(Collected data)

###

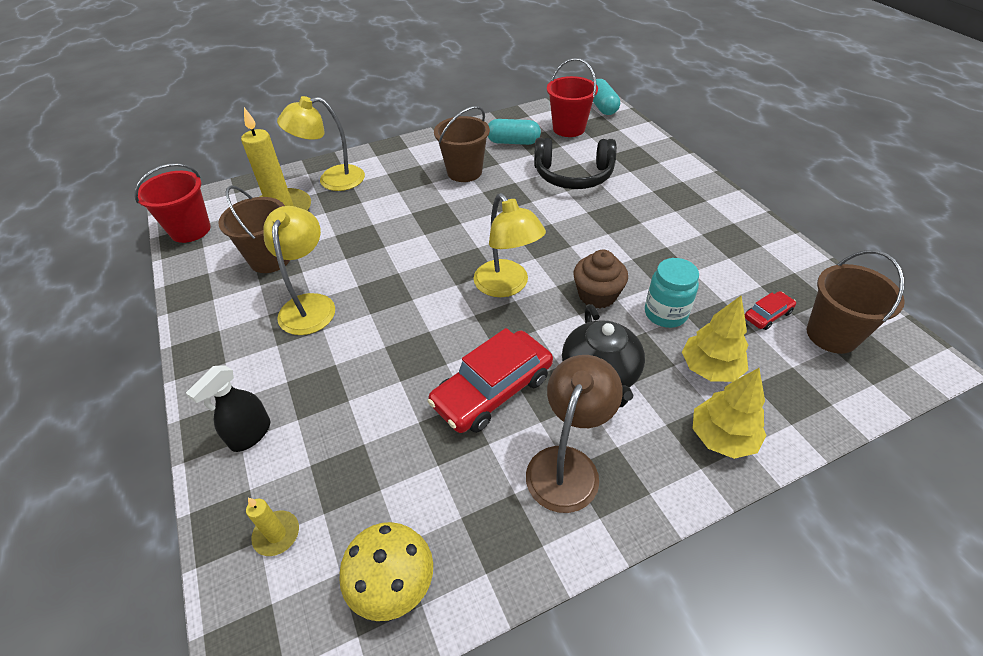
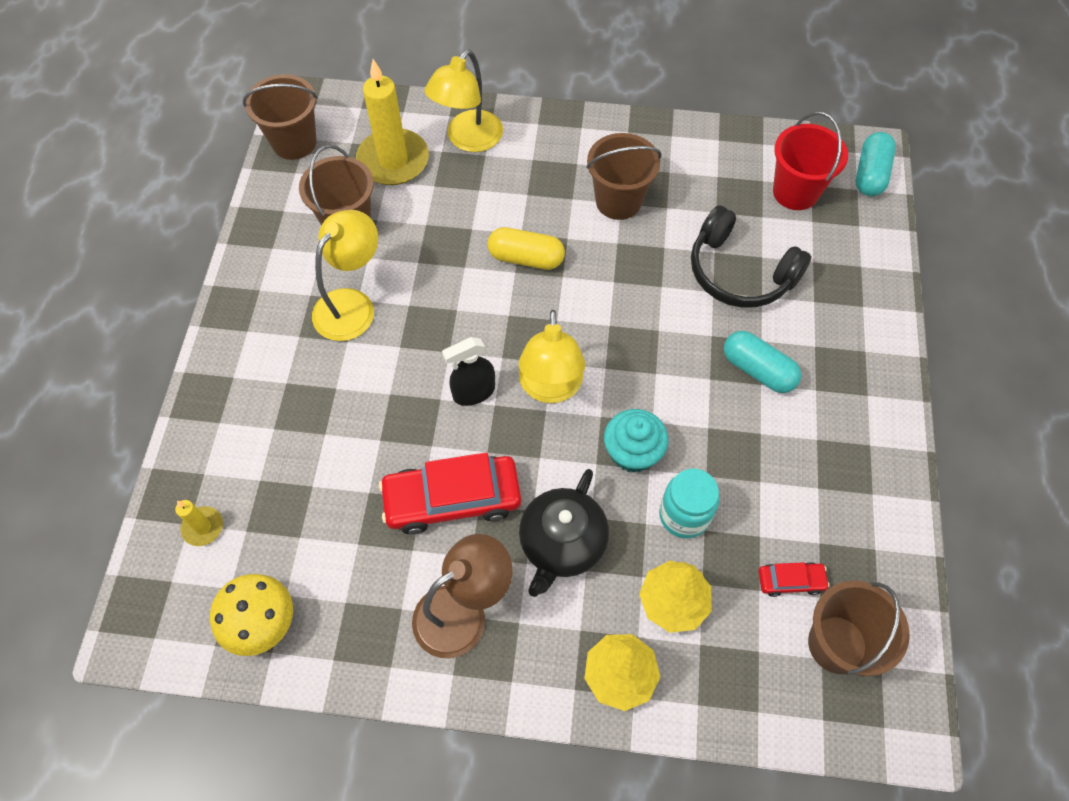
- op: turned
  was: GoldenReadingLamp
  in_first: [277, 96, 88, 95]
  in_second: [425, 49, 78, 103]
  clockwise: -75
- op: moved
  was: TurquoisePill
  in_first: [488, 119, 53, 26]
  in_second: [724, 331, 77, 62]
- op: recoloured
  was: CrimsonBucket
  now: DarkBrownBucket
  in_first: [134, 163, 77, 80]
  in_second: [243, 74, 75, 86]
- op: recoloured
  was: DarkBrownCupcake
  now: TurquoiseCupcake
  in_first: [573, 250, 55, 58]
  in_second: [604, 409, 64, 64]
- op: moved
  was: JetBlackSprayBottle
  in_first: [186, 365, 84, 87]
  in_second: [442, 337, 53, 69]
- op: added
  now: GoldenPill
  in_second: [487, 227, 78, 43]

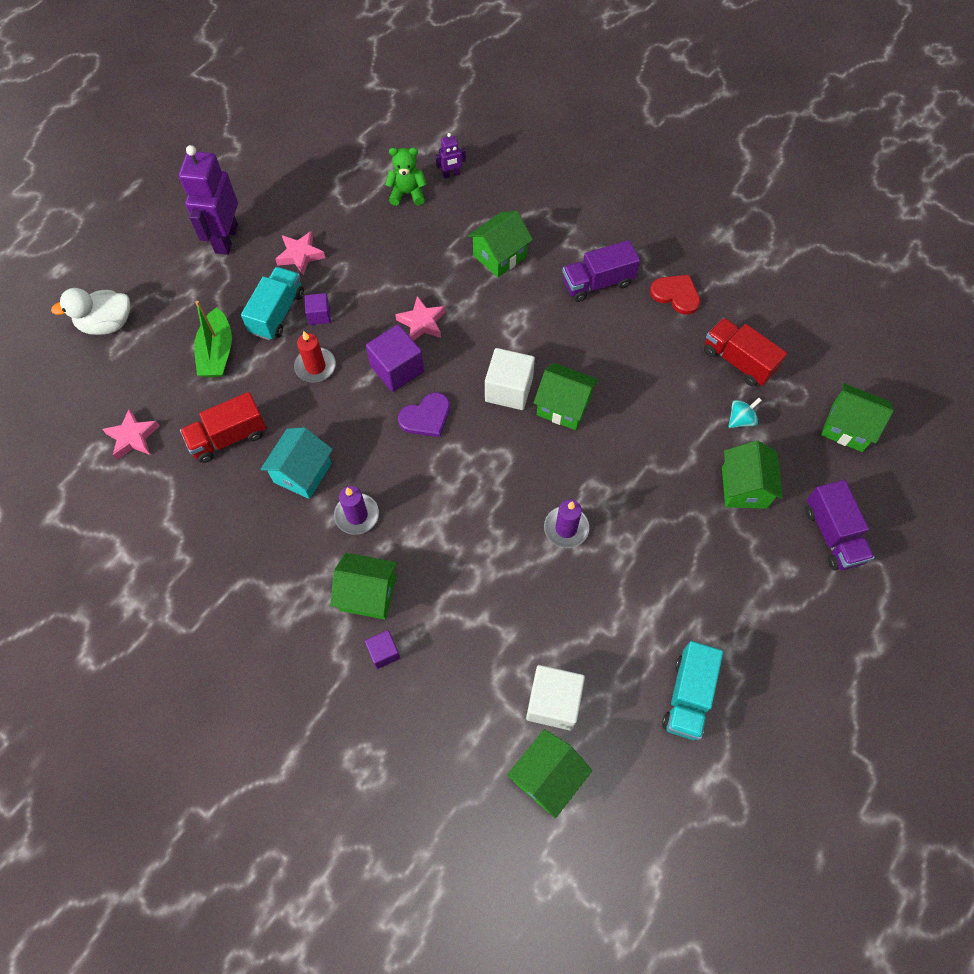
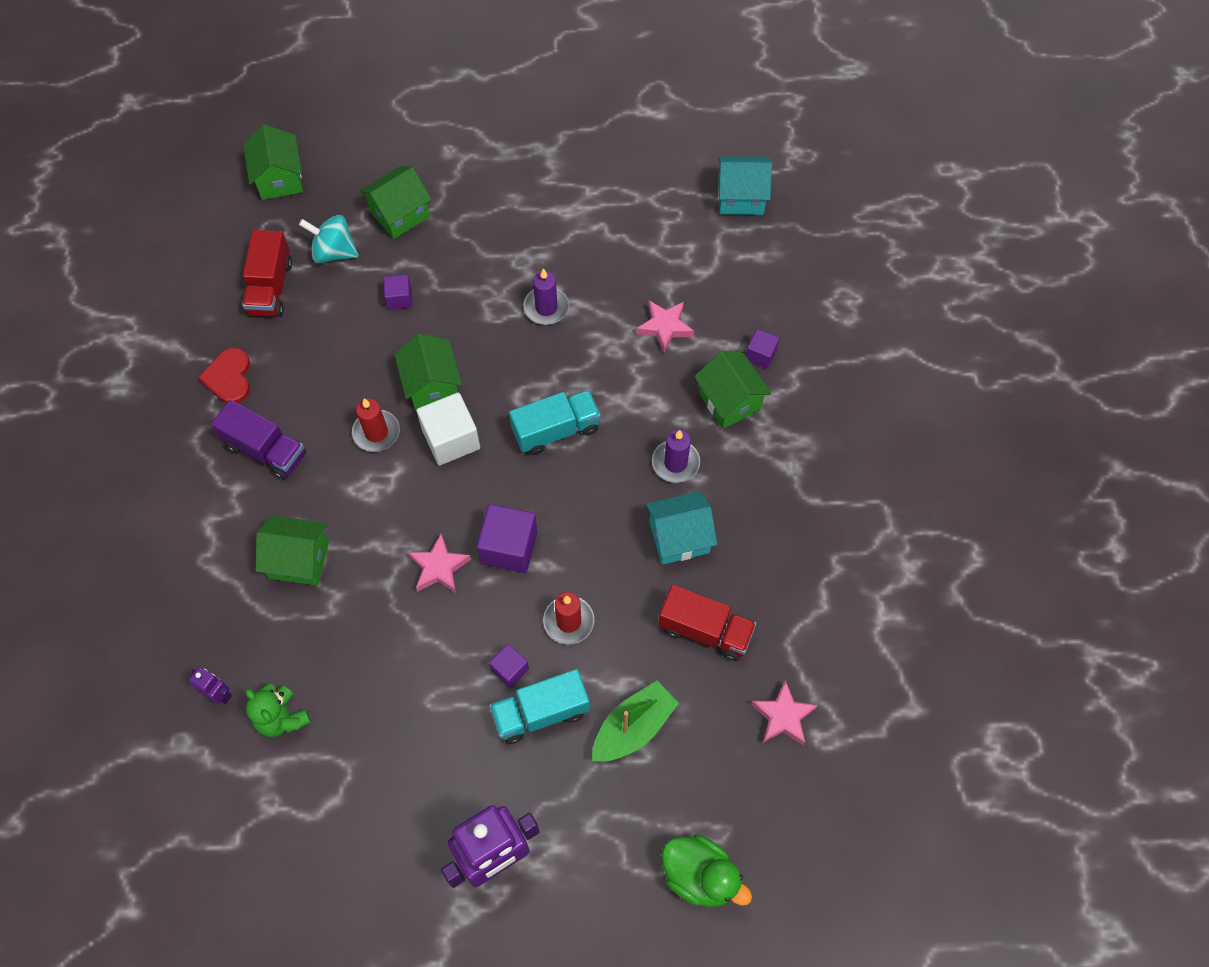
- op: moved
  was: PinkStar
  in_first: [275, 231, 50, 45]
  in_second: [636, 300, 58, 53]
- op: recoloured
  was: WhiteDuck
  now: GreenDuck
  in_first: [51, 288, 79, 47]
  in_second: [661, 834, 91, 73]
- op: removed
  was: VioletHeart
  in_first: [398, 392, 52, 45]
- op: resized
  was: TurquoiseToyTop
  in_first: [728, 398, 34, 30]
  in_second: [299, 215, 60, 48]
  ratio: 1.53
- op: removed
  was: VioletLorry
  in_first: [806, 480, 69, 90]
- op: moved
  was: TurquoiseLorry
  in_first: [662, 641, 61, 99]
  in_second: [509, 390, 92, 65]
- op: removed
  was: WhiteSolidCube
  in_first: [526, 665, 59, 65]
- op: recoloured
  was: GreenCottage
  now: TurquoiseCottage
  in_first: [507, 729, 85, 89]
  in_second: [718, 156, 54, 59]
- op: added
  now: VioletSolidCube
  in_second: [383, 275, 29, 35]
- op: added
  now: CrimsonCandle
  in_second: [352, 399, 48, 53]

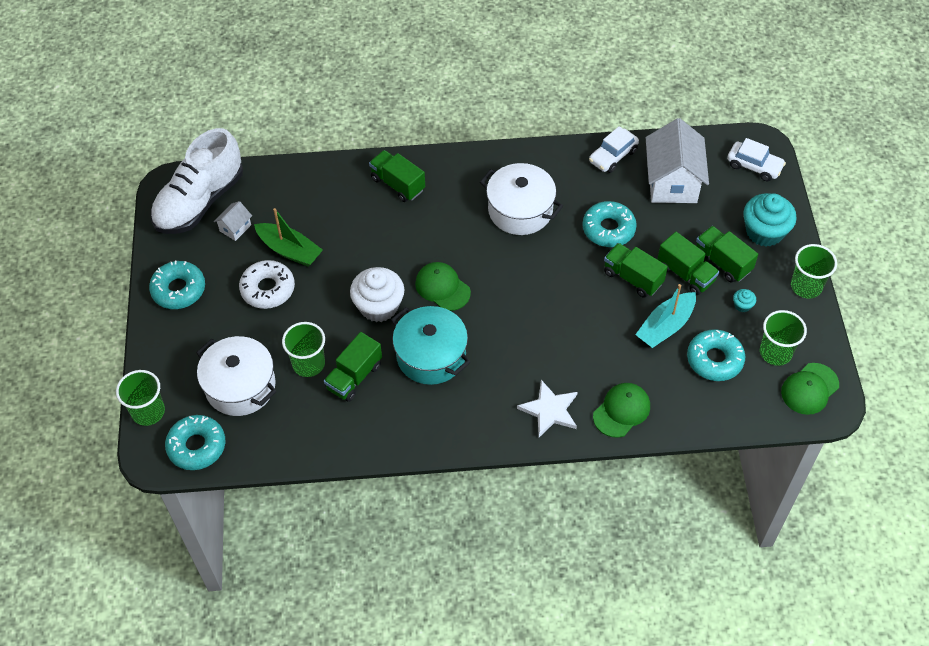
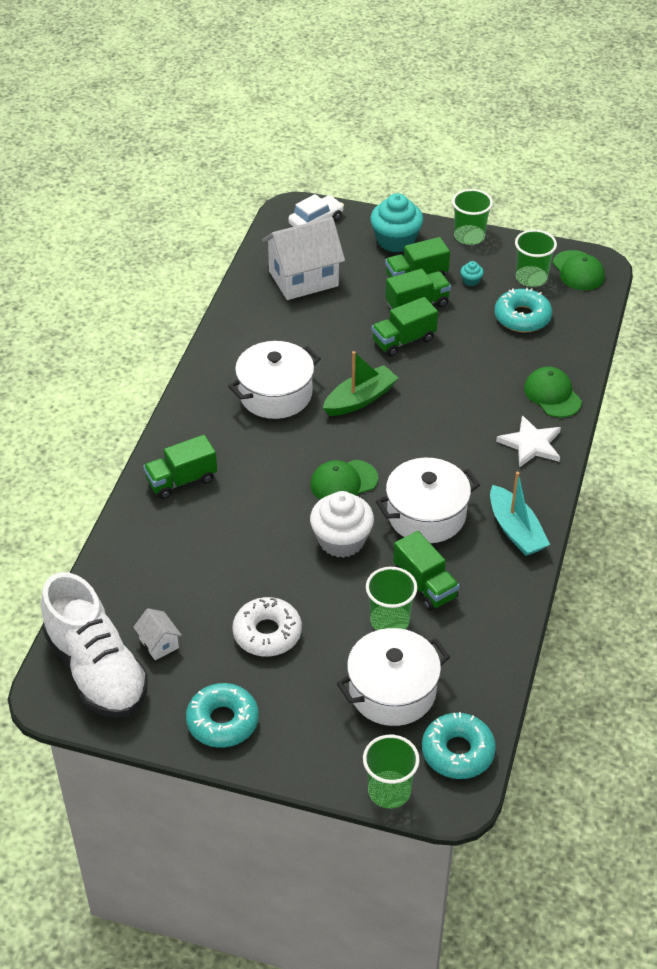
- op: turned
  was: WhiteCottage
  in_first: [646, 118, 63, 85]
  in_second: [262, 217, 83, 83]
  clockwise: -45
- op: removed
  was: WhiteCar
  in_first: [589, 126, 50, 47]
- op: removed
  was: TurquoiseDonut
  in_first: [582, 201, 55, 46]
- op: moved
  was: GreenToyBoat
  in_first: [254, 208, 69, 59]
  in_second: [323, 351, 75, 65]
- op: moved
  was: TurquoiseToyBoat
  in_first: [635, 284, 61, 64]
  in_second: [490, 472, 60, 84]
- op: recoloured
  was: TurquoiseStockpot
  now: WhiteStockpot
  in_first: [391, 306, 80, 79]
  in_second: [376, 458, 104, 85]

###

■ TASK GOAL
Write the records above out again exactly, with no pictures in your copy.

■ YOUR RESPONSE
- op: turned
  was: GoldenReadingLamp
  in_first: [277, 96, 88, 95]
  in_second: [425, 49, 78, 103]
  clockwise: -75
- op: moved
  was: TurquoisePill
  in_first: [488, 119, 53, 26]
  in_second: [724, 331, 77, 62]
- op: recoloured
  was: CrimsonBucket
  now: DarkBrownBucket
  in_first: [134, 163, 77, 80]
  in_second: [243, 74, 75, 86]
- op: recoloured
  was: DarkBrownCupcake
  now: TurquoiseCupcake
  in_first: [573, 250, 55, 58]
  in_second: [604, 409, 64, 64]
- op: moved
  was: JetBlackSprayBottle
  in_first: [186, 365, 84, 87]
  in_second: [442, 337, 53, 69]
- op: added
  now: GoldenPill
  in_second: [487, 227, 78, 43]

- op: moved
  was: PinkStar
  in_first: [275, 231, 50, 45]
  in_second: [636, 300, 58, 53]
- op: recoloured
  was: WhiteDuck
  now: GreenDuck
  in_first: [51, 288, 79, 47]
  in_second: [661, 834, 91, 73]
- op: removed
  was: VioletHeart
  in_first: [398, 392, 52, 45]
- op: resized
  was: TurquoiseToyTop
  in_first: [728, 398, 34, 30]
  in_second: [299, 215, 60, 48]
  ratio: 1.53
- op: removed
  was: VioletLorry
  in_first: [806, 480, 69, 90]
- op: moved
  was: TurquoiseLorry
  in_first: [662, 641, 61, 99]
  in_second: [509, 390, 92, 65]
- op: removed
  was: WhiteSolidCube
  in_first: [526, 665, 59, 65]
- op: recoloured
  was: GreenCottage
  now: TurquoiseCottage
  in_first: [507, 729, 85, 89]
  in_second: [718, 156, 54, 59]
- op: added
  now: VioletSolidCube
  in_second: [383, 275, 29, 35]
- op: added
  now: CrimsonCandle
  in_second: [352, 399, 48, 53]

- op: turned
  was: WhiteCottage
  in_first: [646, 118, 63, 85]
  in_second: [262, 217, 83, 83]
  clockwise: -45
- op: removed
  was: WhiteCar
  in_first: [589, 126, 50, 47]
- op: removed
  was: TurquoiseDonut
  in_first: [582, 201, 55, 46]
- op: moved
  was: GreenToyBoat
  in_first: [254, 208, 69, 59]
  in_second: [323, 351, 75, 65]
- op: moved
  was: TurquoiseToyBoat
  in_first: [635, 284, 61, 64]
  in_second: [490, 472, 60, 84]
- op: recoloured
  was: TurquoiseStockpot
  now: WhiteStockpot
  in_first: [391, 306, 80, 79]
  in_second: [376, 458, 104, 85]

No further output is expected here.